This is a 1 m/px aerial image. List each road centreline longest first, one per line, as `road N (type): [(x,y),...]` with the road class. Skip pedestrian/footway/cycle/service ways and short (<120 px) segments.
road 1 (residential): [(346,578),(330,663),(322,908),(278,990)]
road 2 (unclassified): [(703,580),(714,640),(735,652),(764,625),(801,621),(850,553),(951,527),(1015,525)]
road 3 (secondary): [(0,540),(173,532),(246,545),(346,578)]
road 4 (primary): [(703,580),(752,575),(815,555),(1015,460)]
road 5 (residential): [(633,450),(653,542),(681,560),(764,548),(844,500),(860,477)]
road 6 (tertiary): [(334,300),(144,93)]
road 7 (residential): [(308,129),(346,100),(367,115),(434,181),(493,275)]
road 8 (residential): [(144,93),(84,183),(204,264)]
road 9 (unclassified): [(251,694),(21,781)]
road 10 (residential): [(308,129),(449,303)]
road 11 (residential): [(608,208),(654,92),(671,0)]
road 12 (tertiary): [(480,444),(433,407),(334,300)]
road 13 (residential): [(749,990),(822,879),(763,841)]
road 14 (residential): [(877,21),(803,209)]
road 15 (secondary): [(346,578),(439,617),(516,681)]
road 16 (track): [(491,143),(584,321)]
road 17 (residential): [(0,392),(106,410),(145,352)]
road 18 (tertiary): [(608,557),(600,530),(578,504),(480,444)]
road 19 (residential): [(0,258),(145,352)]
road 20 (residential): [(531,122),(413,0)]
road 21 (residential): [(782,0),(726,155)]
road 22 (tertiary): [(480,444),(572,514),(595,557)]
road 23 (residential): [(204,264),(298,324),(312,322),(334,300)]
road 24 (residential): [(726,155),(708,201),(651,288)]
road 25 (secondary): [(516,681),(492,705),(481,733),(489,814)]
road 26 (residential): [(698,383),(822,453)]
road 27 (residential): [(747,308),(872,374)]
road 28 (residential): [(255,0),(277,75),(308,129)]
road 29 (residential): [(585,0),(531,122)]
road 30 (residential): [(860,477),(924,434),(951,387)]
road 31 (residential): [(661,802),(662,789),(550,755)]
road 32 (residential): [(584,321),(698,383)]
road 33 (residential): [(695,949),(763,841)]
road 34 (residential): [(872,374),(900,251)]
----
→ **Task statement**
Write out every line from the entries where "secondary" appears.

→ **Finished task**
road 3 (secondary): [(0,540),(173,532),(246,545),(346,578)]
road 15 (secondary): [(346,578),(439,617),(516,681)]
road 25 (secondary): [(516,681),(492,705),(481,733),(489,814)]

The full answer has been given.